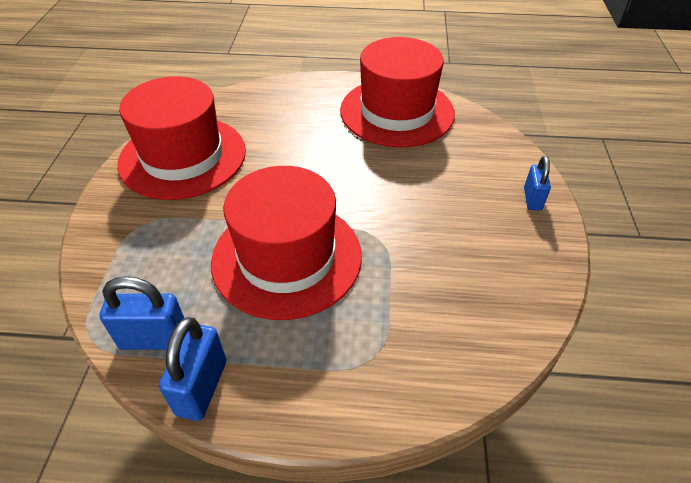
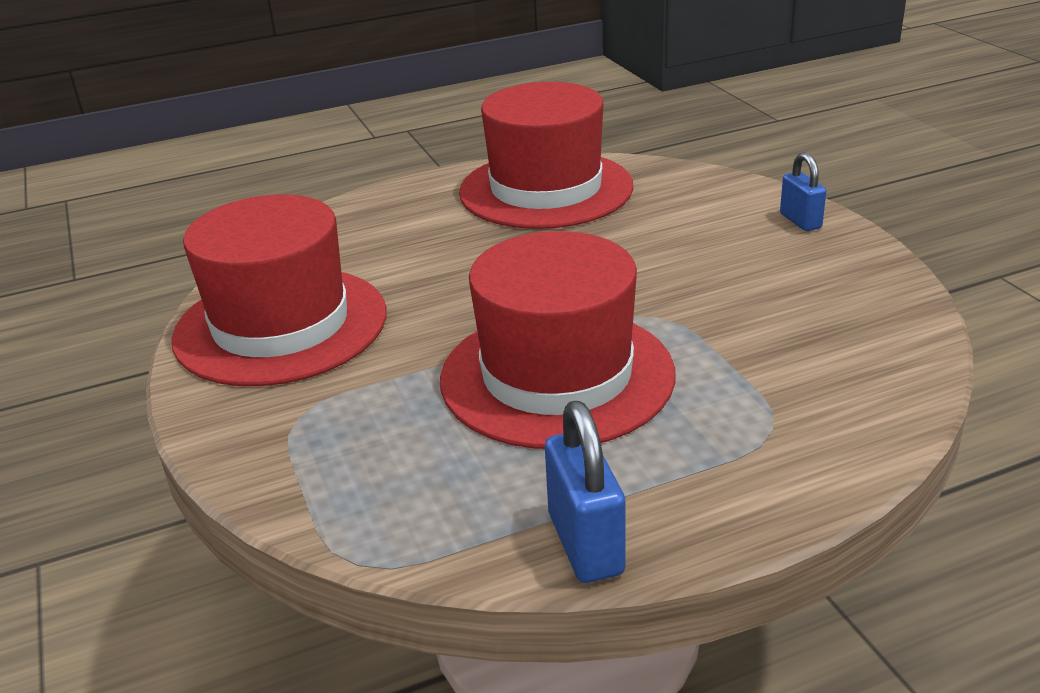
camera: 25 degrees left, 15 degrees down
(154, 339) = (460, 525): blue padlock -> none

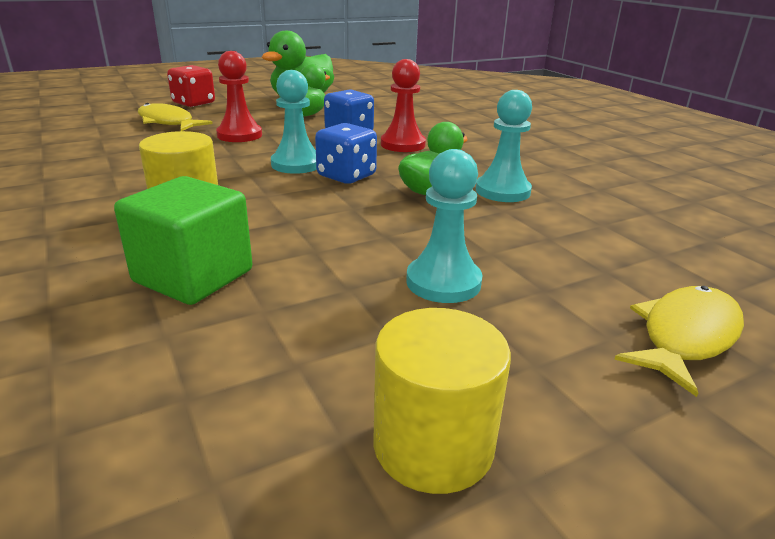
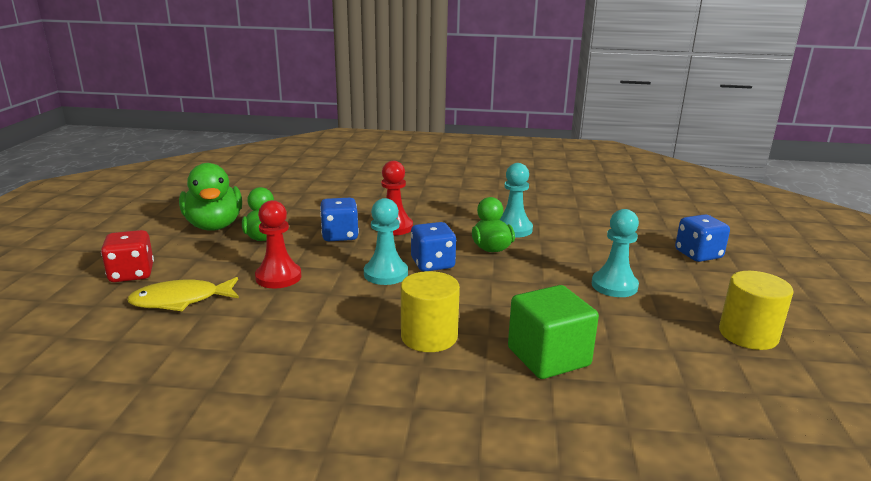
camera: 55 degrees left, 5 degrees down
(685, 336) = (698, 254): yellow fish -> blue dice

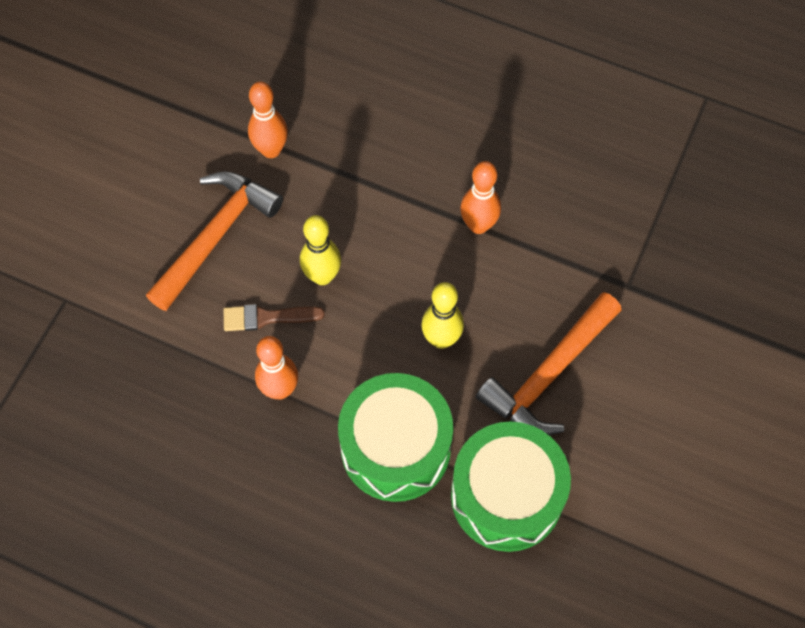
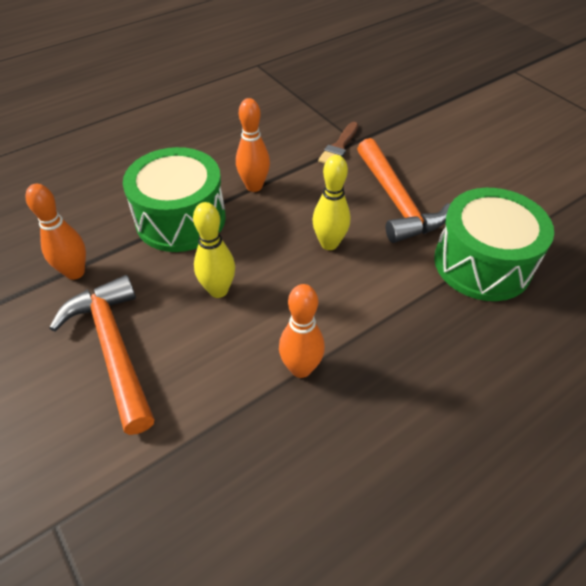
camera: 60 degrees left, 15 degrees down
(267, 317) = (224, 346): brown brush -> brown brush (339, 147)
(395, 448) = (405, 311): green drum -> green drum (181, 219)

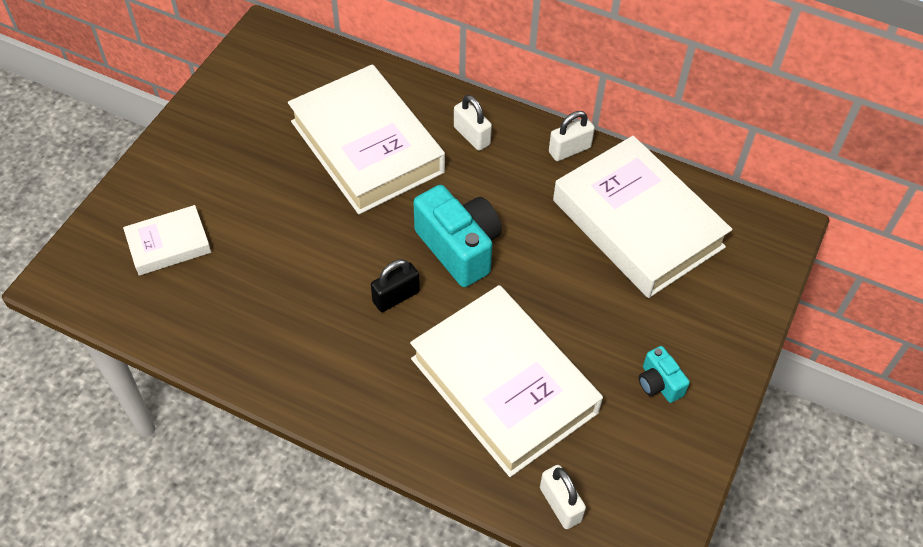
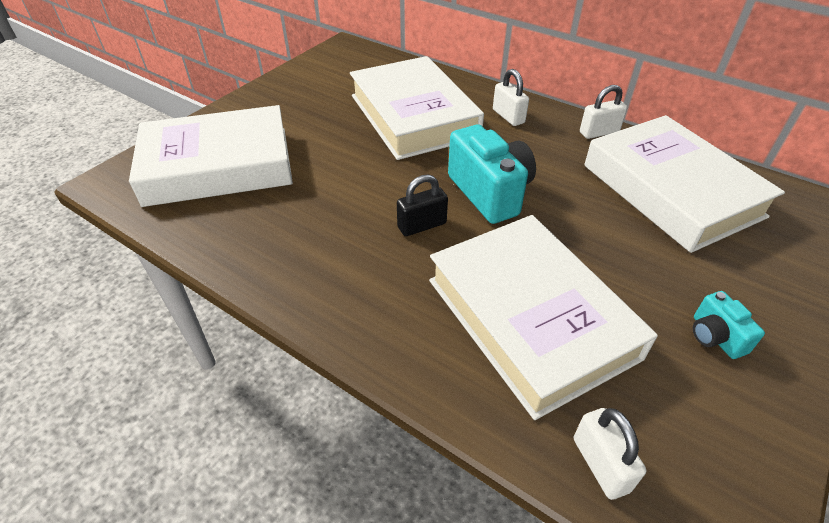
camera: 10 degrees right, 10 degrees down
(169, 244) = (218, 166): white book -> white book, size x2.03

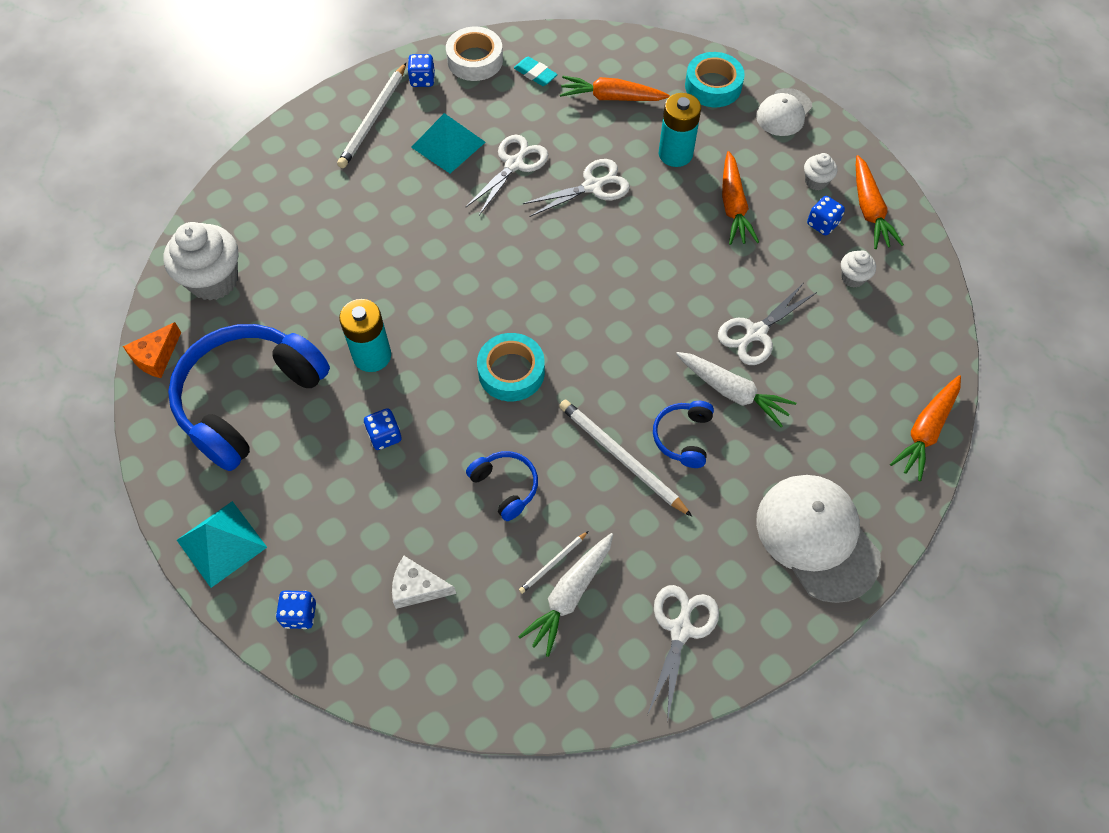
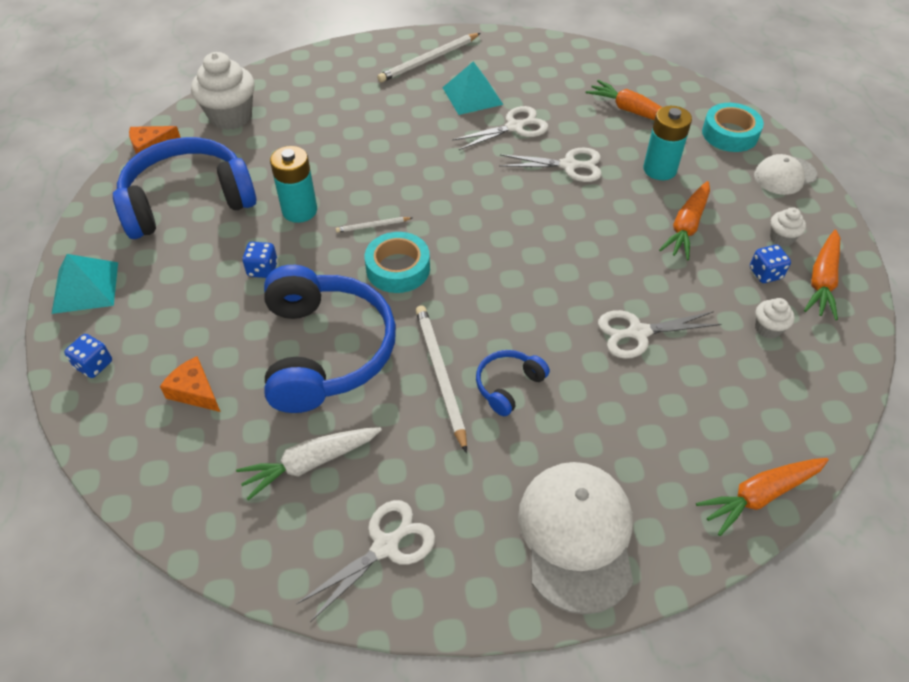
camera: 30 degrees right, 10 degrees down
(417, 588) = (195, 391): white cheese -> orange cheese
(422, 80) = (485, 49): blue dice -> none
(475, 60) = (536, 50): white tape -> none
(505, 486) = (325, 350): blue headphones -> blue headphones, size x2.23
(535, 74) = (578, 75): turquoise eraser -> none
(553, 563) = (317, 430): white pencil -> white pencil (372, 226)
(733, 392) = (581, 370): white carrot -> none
┄┄┄┄┄┄┄┄┄┄┄┄┄┄┄┄┄┄┄┄
Across the entries above, how many lines contain the string "size"? The number alone is the answer.

2